Stored records
------

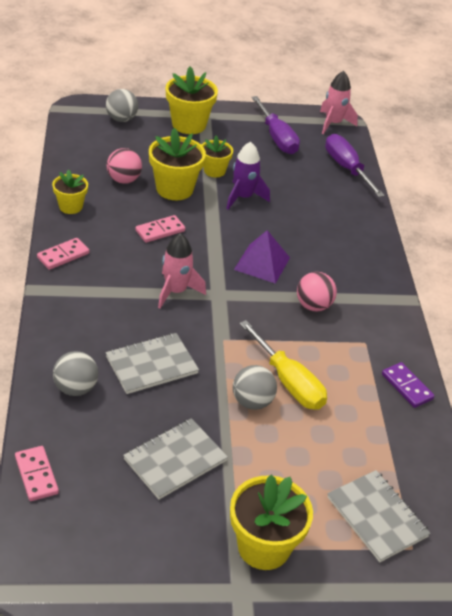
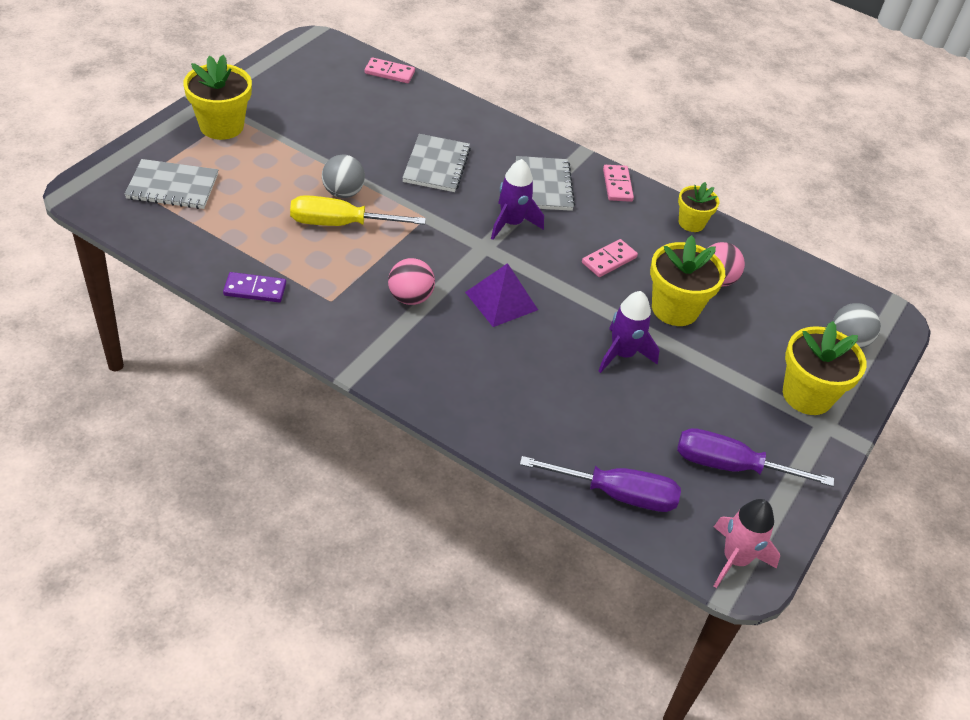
camera: 125 degrees right, 5 degrees up
grey ball [53,351,98,396] -> none
grey notebook [123,418,228,499] -> grey notebook moved to [516,156,575,211]
pink domino [135,215,185,243] -> pink domino turned 45 degrees clockwise [582,239,638,277]
pink rocket [158,233,206,308] -> purple rocket [491,159,544,240]
yellow flower pot [202,136,233,177] -> none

------

Exercise requirements =>
Each line above is to be copied exactly, and the pictures are to be dropped.

Reply =>
camera: 125 degrees right, 5 degrees up
grey ball [53,351,98,396] -> none
grey notebook [123,418,228,499] -> grey notebook moved to [516,156,575,211]
pink domino [135,215,185,243] -> pink domino turned 45 degrees clockwise [582,239,638,277]
pink rocket [158,233,206,308] -> purple rocket [491,159,544,240]
yellow flower pot [202,136,233,177] -> none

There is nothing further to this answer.